--- Exercise details ---
With pictures left out, retype exactly the lines from the one containing "green line: (153, 136) -> (262, 301), moved" through the final line of the entries.
┄┄┄┄┄┄┄┄┄┄
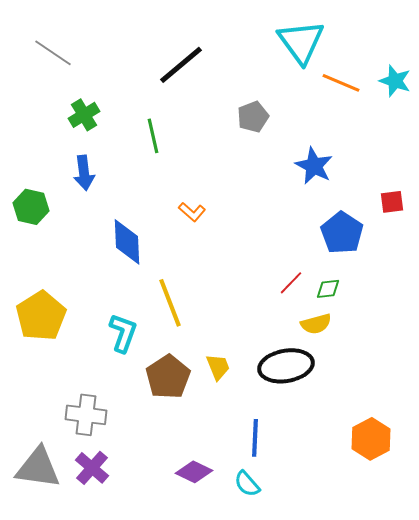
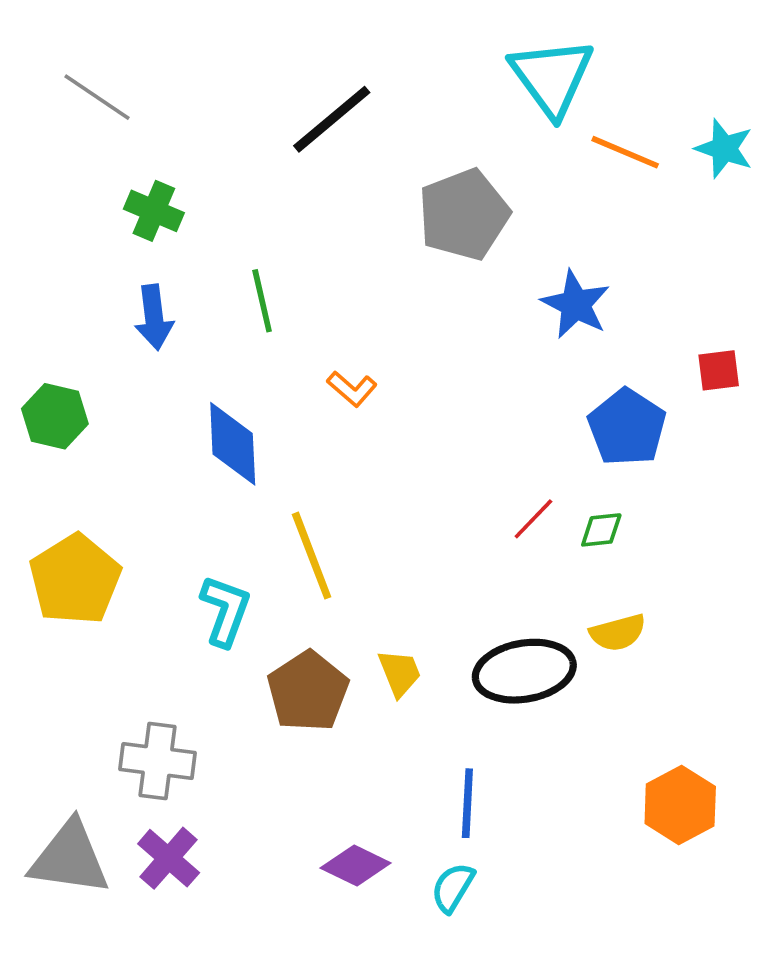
green cross: (84, 115) -> (154, 211), turned -36
gray pentagon: (253, 117) -> (464, 215), size x1.6
green line: (153, 136) -> (262, 301), moved
green hexagon: (31, 207) -> (55, 416), moved
yellow semicircle: (316, 324) -> (618, 633), moved
cyan semicircle: (247, 484) -> (453, 888), turned 72

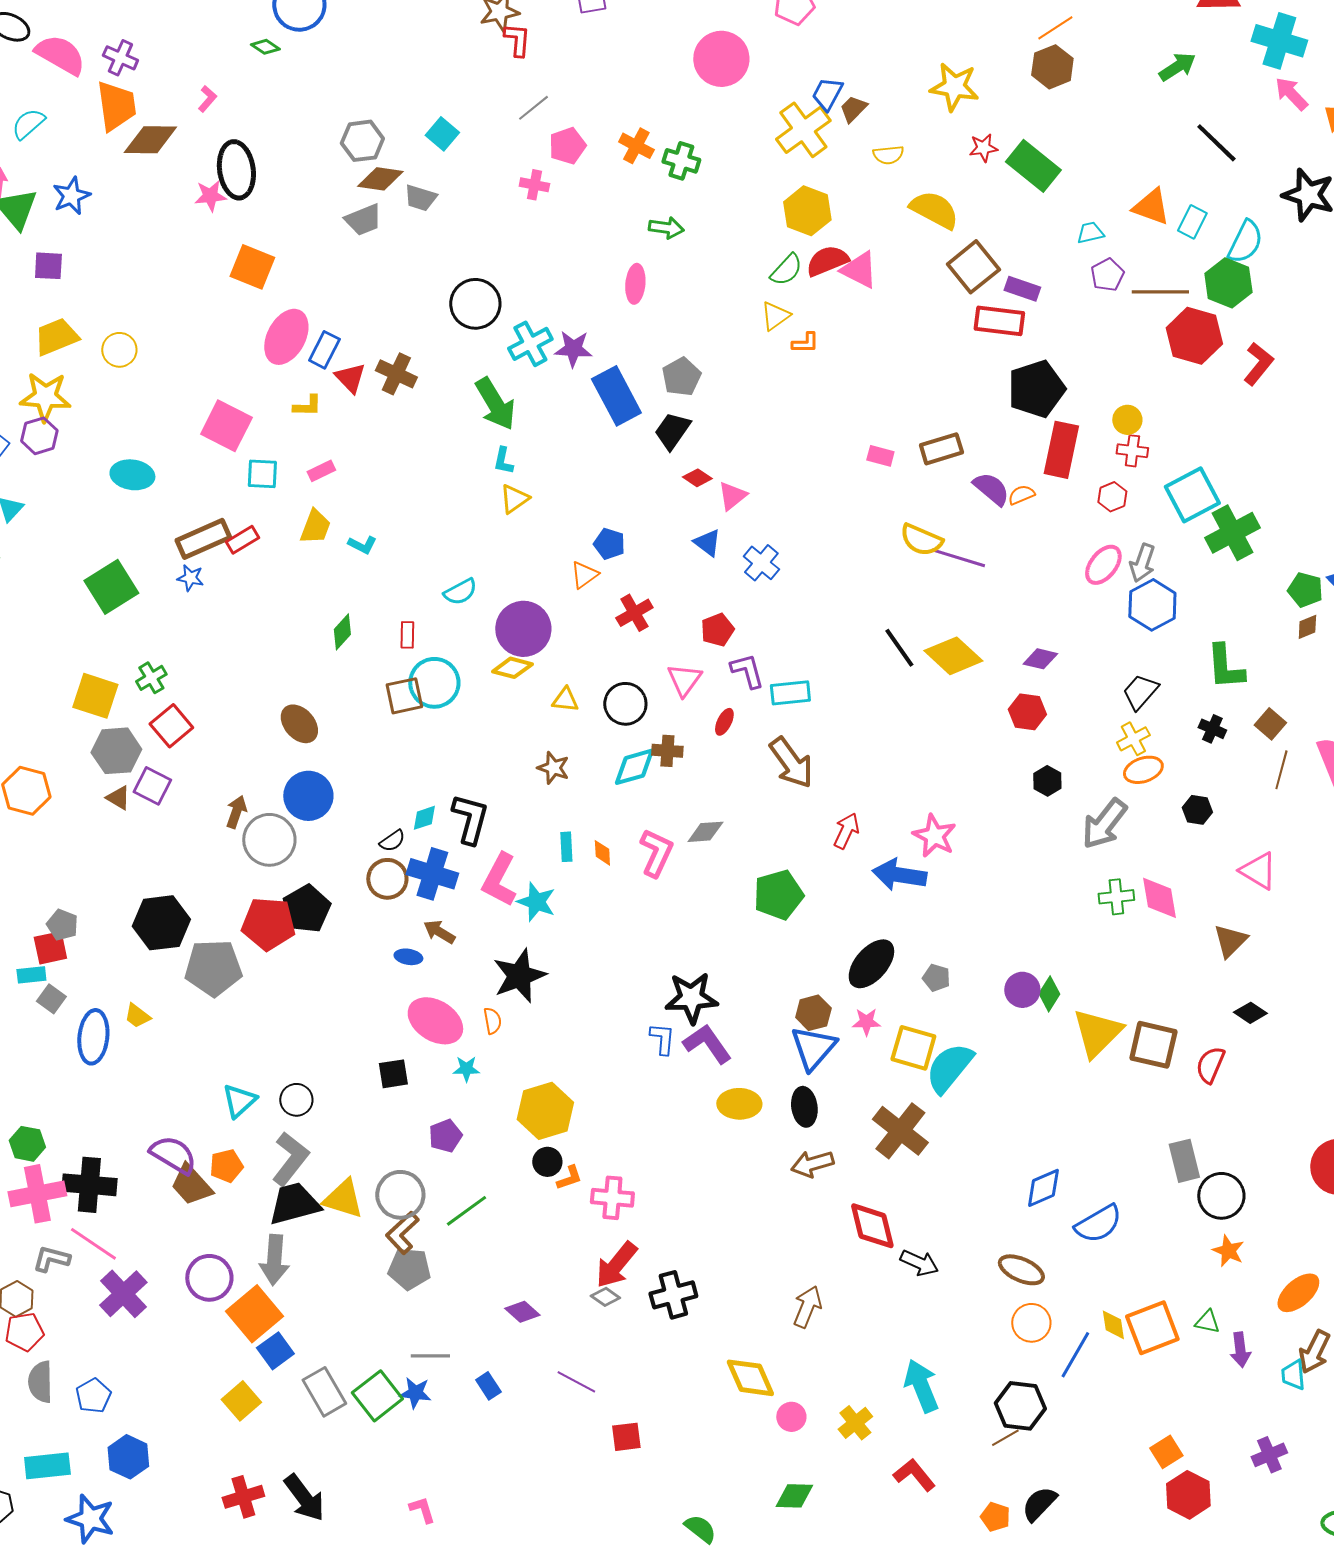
┄┄┄┄┄┄┄┄┄┄
--- Result for this exercise ---
green line: (153, 136) -> (262, 301), moved
green hexagon: (31, 207) -> (55, 416), moved
yellow semicircle: (316, 324) -> (618, 633), moved
cyan semicircle: (247, 484) -> (453, 888), turned 72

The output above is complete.